* _WRITTEN REQUEST_
Update the listing so that "moved" becomes "shifted" everywhere, with nothing else changed, and leave the pictures out of your answer.
· · · · · · ·
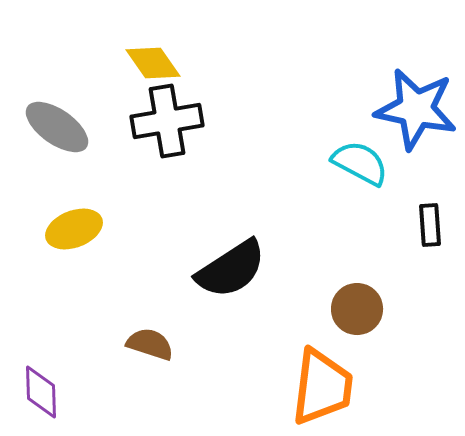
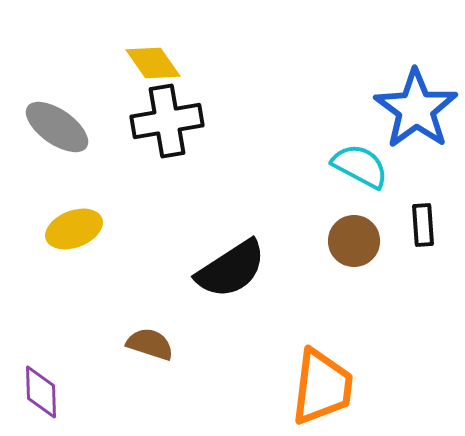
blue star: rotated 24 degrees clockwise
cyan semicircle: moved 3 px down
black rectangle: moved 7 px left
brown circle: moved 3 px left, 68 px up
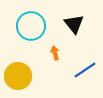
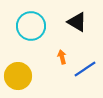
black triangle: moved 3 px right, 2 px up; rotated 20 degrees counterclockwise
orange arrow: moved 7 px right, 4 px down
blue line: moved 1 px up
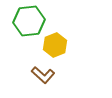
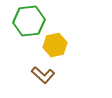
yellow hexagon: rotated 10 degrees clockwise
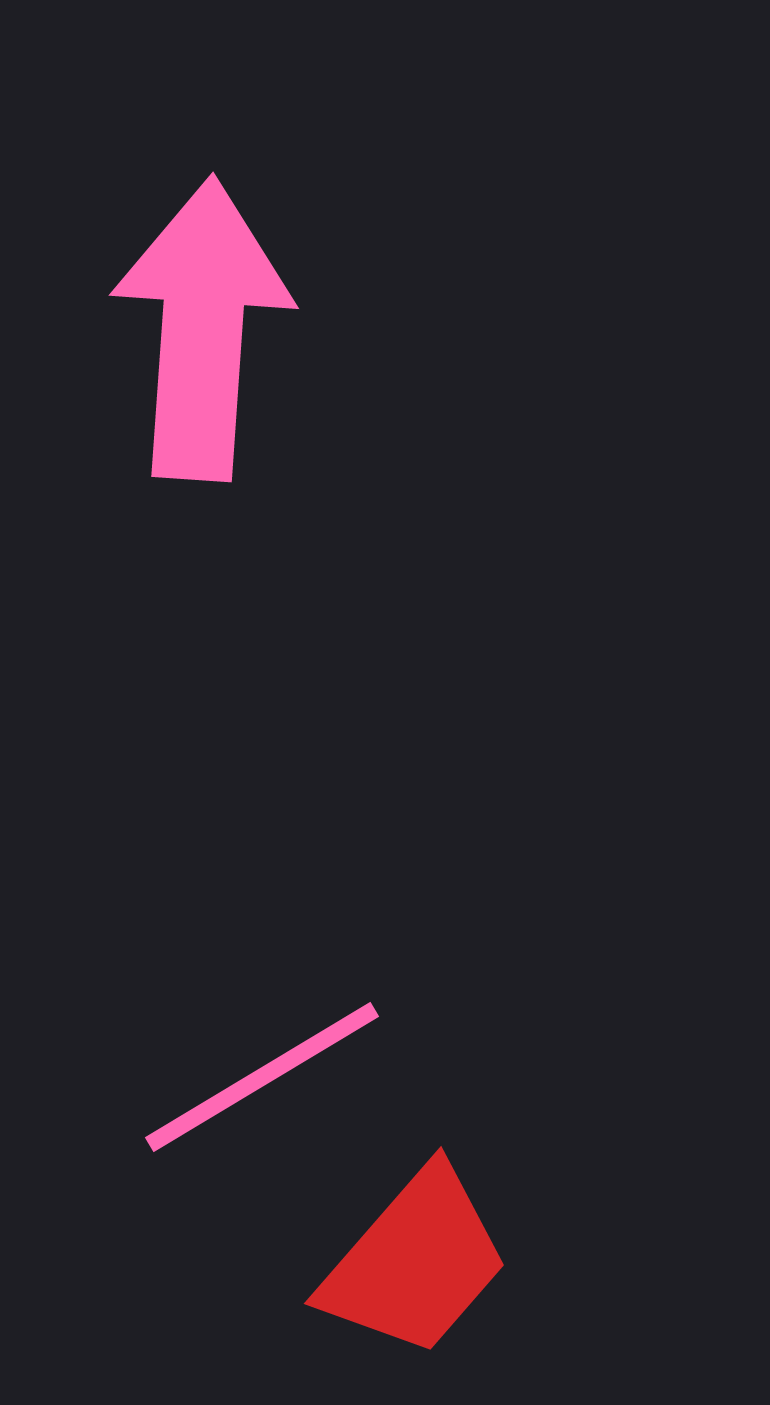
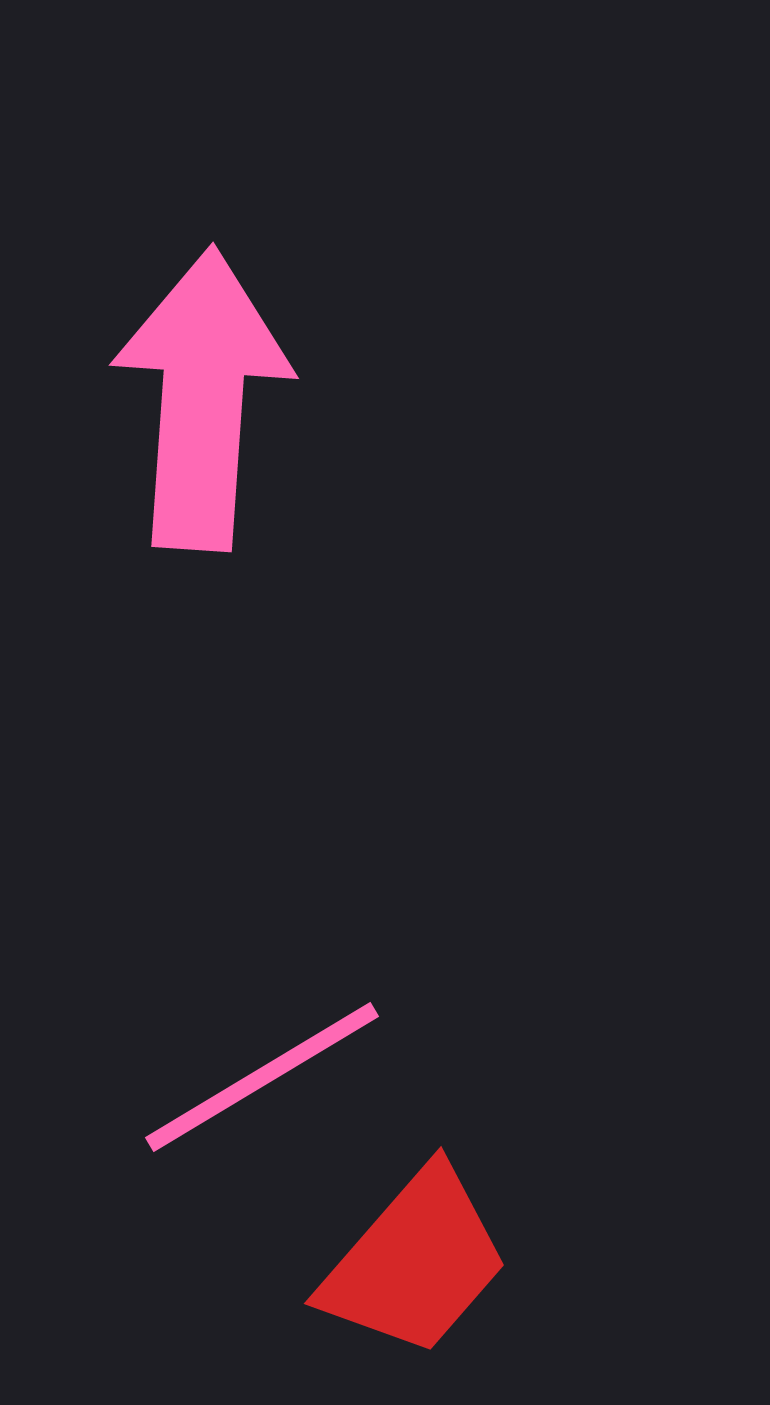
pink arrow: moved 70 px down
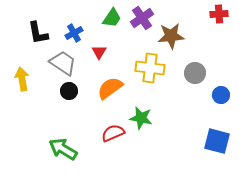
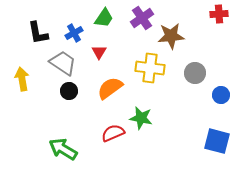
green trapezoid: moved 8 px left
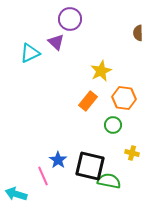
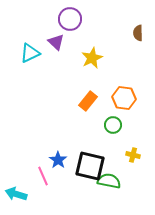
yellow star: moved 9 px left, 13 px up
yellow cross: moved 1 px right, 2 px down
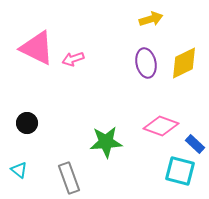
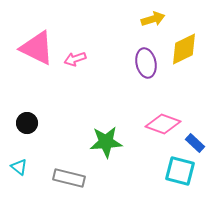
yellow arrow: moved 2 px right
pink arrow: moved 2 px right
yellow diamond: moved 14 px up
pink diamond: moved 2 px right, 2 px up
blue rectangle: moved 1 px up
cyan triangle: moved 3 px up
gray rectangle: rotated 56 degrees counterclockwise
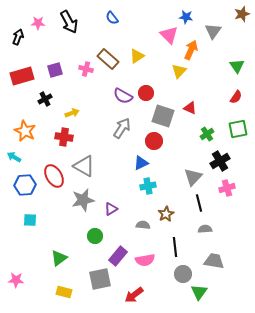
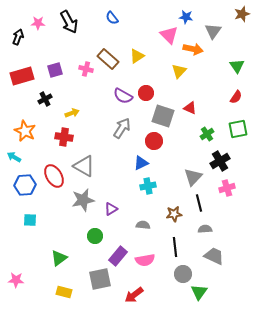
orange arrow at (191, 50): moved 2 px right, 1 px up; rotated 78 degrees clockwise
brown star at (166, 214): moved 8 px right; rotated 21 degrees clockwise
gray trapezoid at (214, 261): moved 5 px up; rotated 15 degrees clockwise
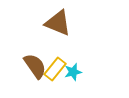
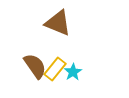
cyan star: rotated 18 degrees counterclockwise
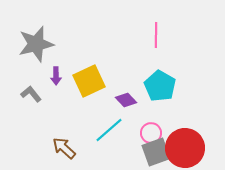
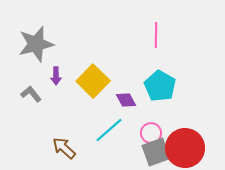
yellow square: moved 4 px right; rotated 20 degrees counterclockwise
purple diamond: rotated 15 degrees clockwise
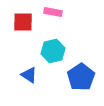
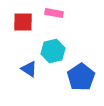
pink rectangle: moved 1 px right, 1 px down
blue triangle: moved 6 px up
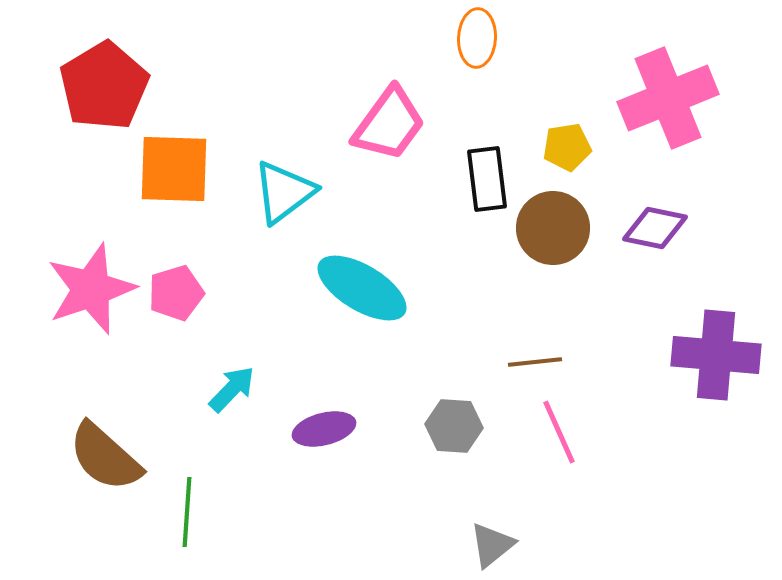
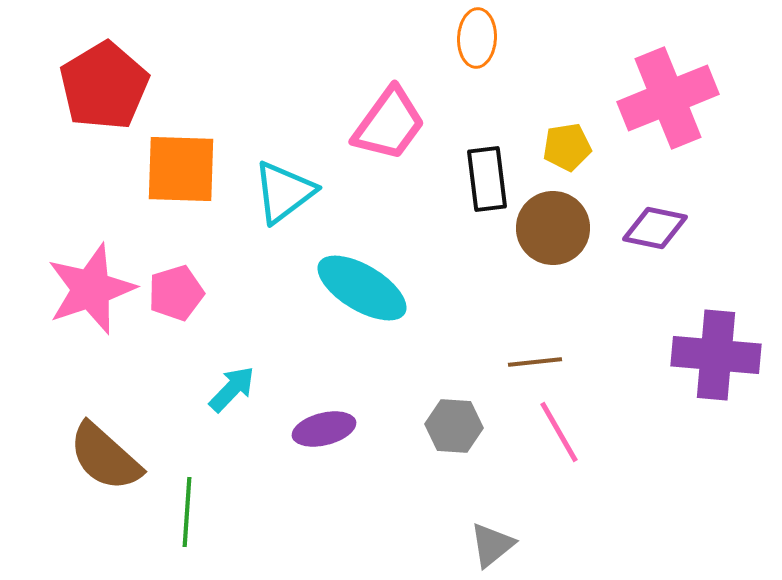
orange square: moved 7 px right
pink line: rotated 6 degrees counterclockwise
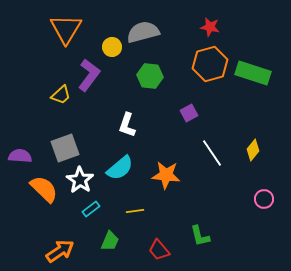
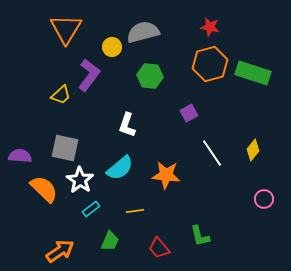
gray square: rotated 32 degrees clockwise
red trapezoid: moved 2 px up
· · · · · · ·
* _OUTPUT FOR THIS EXERCISE_
blue star: rotated 24 degrees clockwise
cyan semicircle: shifted 3 px down
black rectangle: shifted 7 px left
brown circle: shifted 3 px left, 68 px up
black triangle: shifted 3 px right, 2 px up; rotated 20 degrees counterclockwise
orange arrow: shifted 7 px right, 4 px down
blue line: shifted 1 px up
yellow hexagon: rotated 10 degrees clockwise
pink arrow: shifted 70 px down
green trapezoid: shifted 8 px left
yellow star: shifted 9 px left, 13 px up
yellow cross: shifted 1 px right, 2 px down
yellow arrow: shifted 2 px right
pink arrow: shifted 2 px right
yellow diamond: shifted 14 px up
pink diamond: shifted 2 px right, 2 px up
blue rectangle: shifted 1 px up
cyan triangle: shifted 3 px up
gray rectangle: rotated 56 degrees counterclockwise
orange arrow at (191, 50): shifted 2 px right, 1 px up; rotated 78 degrees clockwise
brown star at (166, 214): shifted 8 px right; rotated 21 degrees clockwise
gray trapezoid at (214, 261): shifted 5 px up; rotated 15 degrees clockwise
cyan star: rotated 18 degrees counterclockwise
yellow square: shifted 4 px right; rotated 20 degrees counterclockwise
purple diamond: rotated 15 degrees clockwise
pink rectangle: shifted 1 px right, 1 px down
blue triangle: shifted 6 px up
orange square: shifted 7 px right
pink line: rotated 6 degrees counterclockwise
gray square: rotated 32 degrees clockwise
red trapezoid: shifted 2 px up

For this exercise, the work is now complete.